> [WHAT YOU SHOULD DO]: Each line below from the one containing "(138, 264) = (111, 369): turquoise" through the one containing "(493, 339) = (558, 422): none" is to be given again exactly, and no line outside that span.

----- DATA RECORDS -----

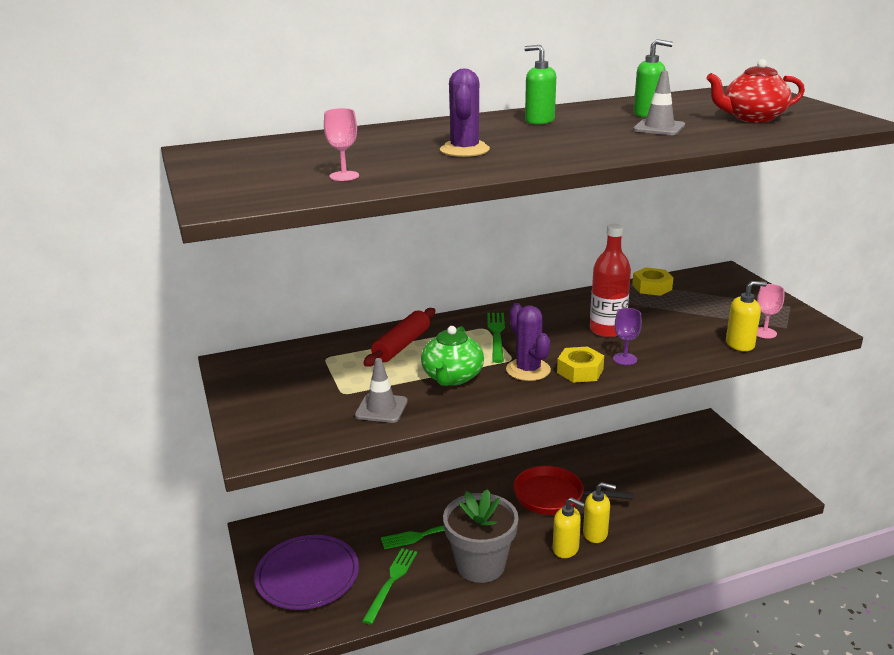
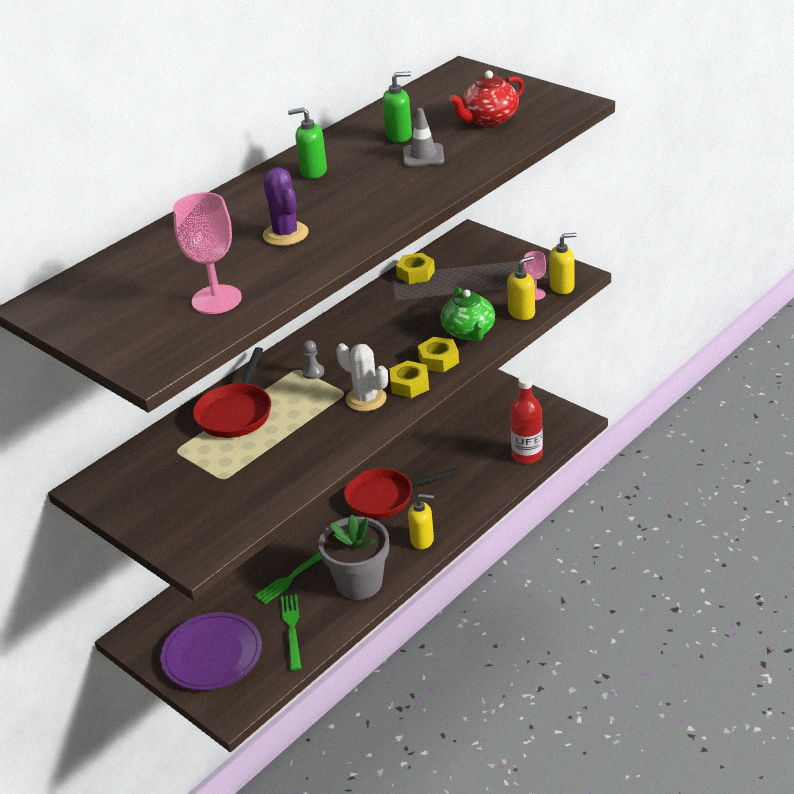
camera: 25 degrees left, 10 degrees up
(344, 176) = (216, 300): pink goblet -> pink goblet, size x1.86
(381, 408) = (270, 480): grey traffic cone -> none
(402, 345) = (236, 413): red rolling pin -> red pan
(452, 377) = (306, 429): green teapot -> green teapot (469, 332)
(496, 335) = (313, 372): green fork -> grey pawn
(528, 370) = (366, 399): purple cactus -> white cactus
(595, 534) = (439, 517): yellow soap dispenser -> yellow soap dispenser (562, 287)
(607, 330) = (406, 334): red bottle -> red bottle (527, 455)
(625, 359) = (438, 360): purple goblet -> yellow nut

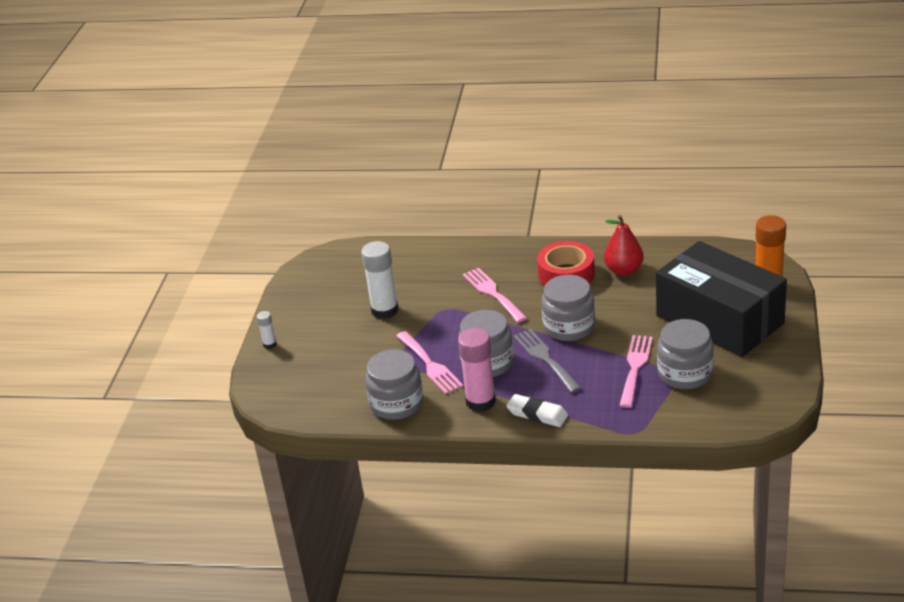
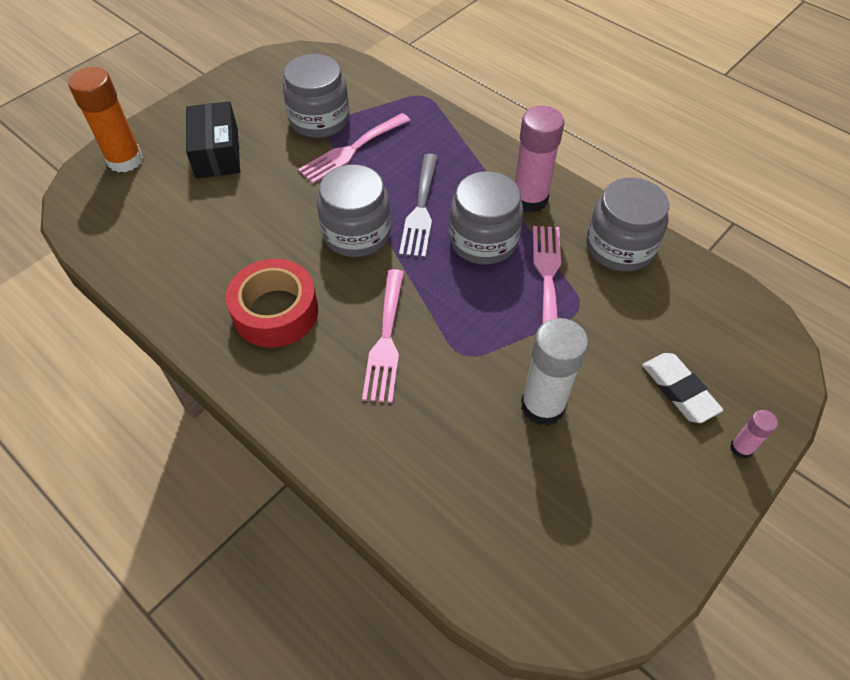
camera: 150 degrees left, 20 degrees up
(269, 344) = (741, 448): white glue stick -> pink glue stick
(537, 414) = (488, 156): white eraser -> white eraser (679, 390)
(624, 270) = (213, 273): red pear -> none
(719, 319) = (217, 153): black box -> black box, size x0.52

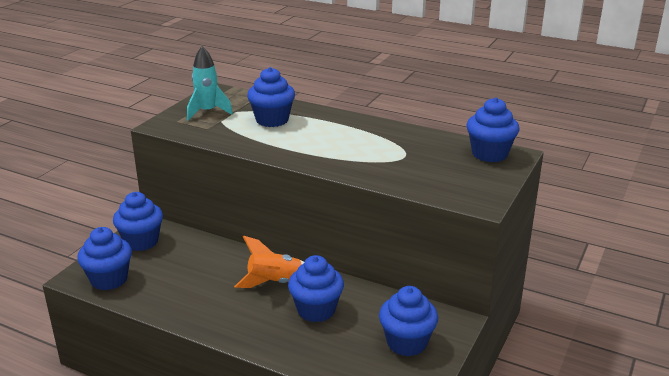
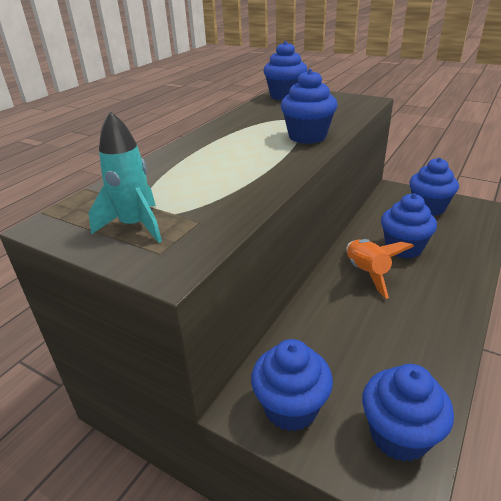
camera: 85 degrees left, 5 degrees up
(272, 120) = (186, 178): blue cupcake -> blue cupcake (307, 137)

-----
----- DATA RECORDS -----

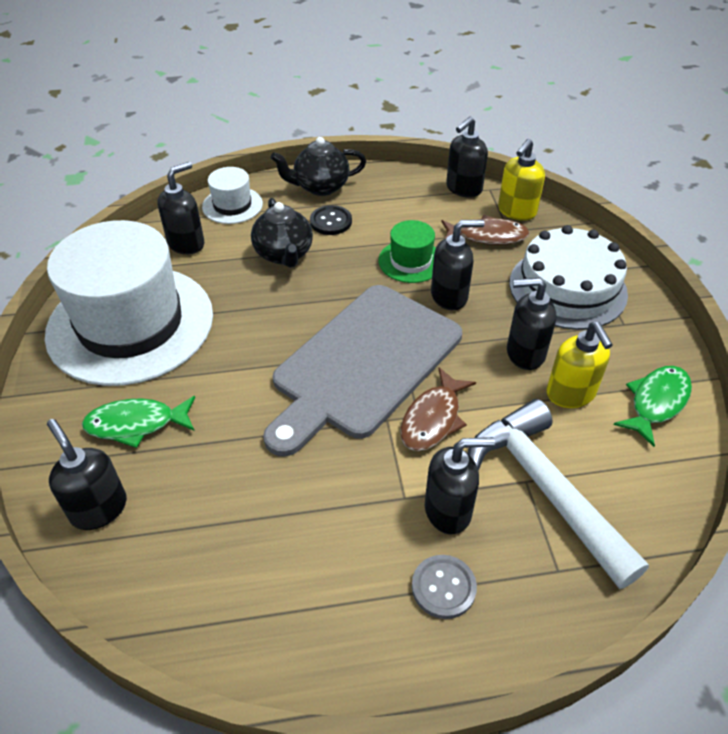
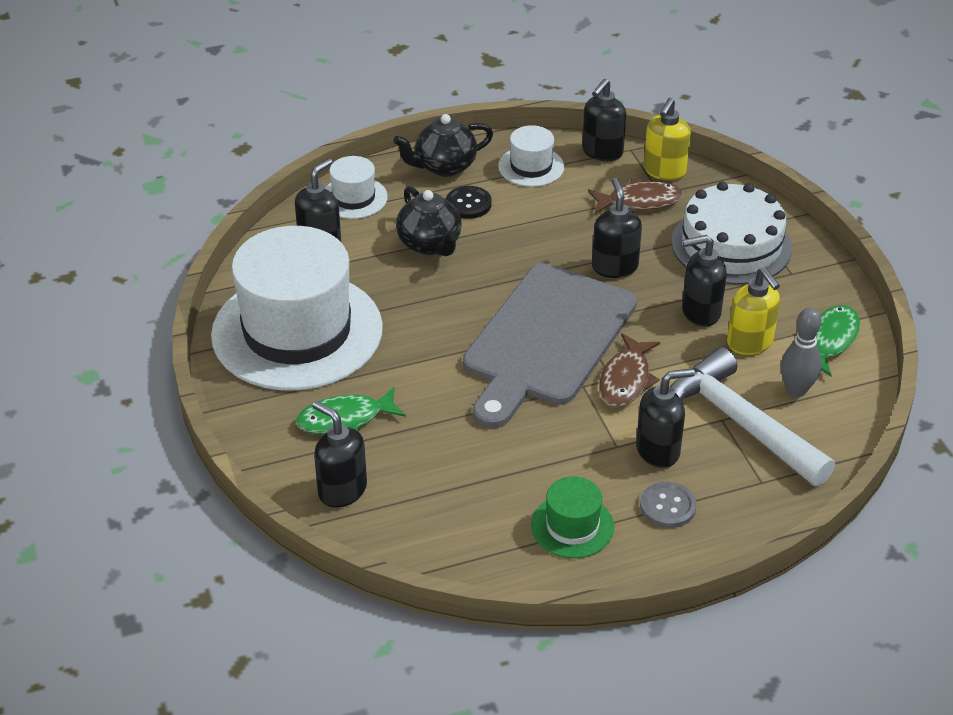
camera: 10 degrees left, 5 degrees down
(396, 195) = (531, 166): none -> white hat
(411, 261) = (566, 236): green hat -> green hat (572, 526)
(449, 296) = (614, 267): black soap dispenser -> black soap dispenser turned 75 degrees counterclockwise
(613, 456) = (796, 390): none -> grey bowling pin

-----
----- DATA RECORDS -----

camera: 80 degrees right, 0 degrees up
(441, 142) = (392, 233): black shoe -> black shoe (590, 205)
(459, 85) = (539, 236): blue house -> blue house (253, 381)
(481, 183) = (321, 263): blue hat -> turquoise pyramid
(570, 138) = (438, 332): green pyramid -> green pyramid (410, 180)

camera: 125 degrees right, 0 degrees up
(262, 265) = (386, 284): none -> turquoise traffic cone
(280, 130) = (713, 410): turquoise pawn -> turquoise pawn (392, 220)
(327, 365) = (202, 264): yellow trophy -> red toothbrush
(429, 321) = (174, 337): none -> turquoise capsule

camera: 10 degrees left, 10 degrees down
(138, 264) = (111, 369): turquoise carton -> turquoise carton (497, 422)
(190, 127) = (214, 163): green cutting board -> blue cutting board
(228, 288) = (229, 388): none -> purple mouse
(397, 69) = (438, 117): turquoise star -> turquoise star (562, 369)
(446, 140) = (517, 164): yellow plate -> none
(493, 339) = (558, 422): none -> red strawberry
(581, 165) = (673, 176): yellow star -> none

-----

> [SOLUTION BELOW]:
(138, 264) = (111, 369): turquoise carton -> turquoise carton (497, 422)
(190, 127) = (214, 163): green cutting board -> blue cutting board
(228, 288) = (229, 388): none -> purple mouse
(397, 69) = (438, 117): turquoise star -> turquoise star (562, 369)
(446, 140) = (517, 164): yellow plate -> none
(493, 339) = (558, 422): none -> red strawberry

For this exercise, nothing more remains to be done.